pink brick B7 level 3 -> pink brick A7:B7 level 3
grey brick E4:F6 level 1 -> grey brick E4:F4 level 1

:::

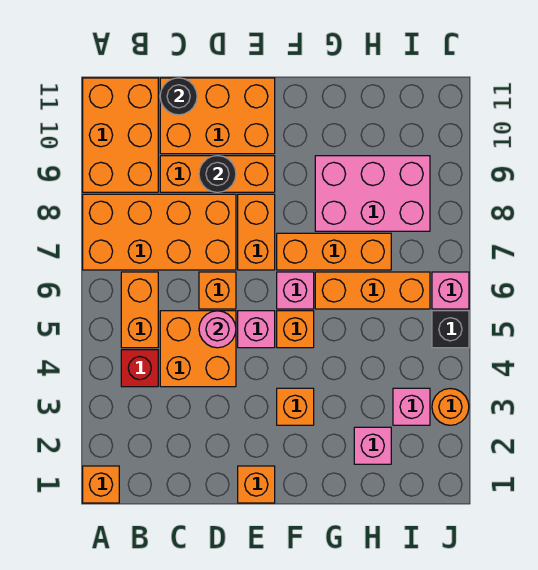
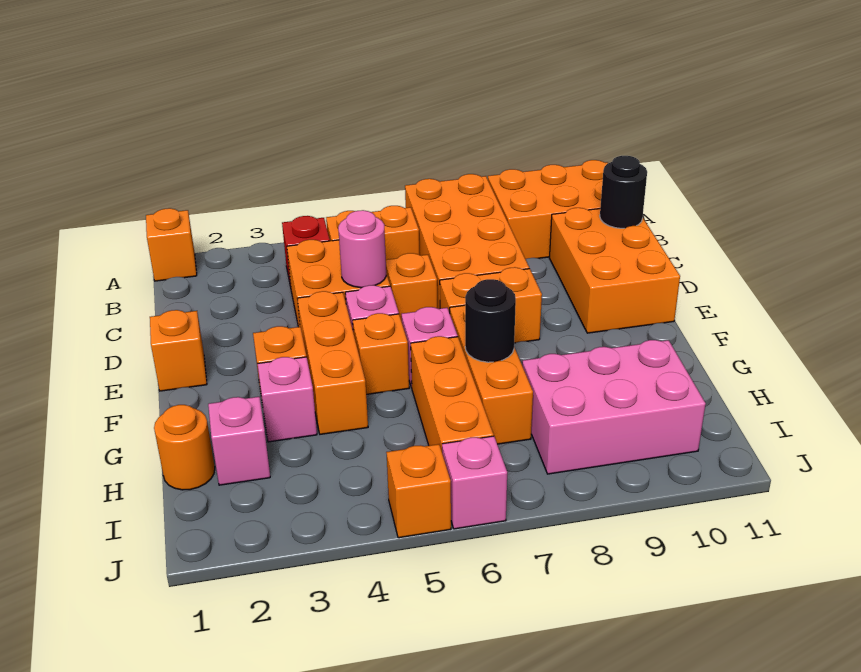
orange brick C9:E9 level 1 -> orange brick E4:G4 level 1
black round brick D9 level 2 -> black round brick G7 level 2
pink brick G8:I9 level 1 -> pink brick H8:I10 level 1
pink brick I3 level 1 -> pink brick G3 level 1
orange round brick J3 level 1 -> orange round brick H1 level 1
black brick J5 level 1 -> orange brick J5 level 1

:::

#### [Requirement]
The stretch of entries above that starts with the line containing "pink brick B7" and goes on through the line containing "grey brick E4:F6" is to be transcribed exactly, and no other line is to be transcribed.

#### [Response for this exercise]
pink brick B7 level 3 -> pink brick A7:B7 level 3
grey brick E4:F6 level 1 -> grey brick E4:F4 level 1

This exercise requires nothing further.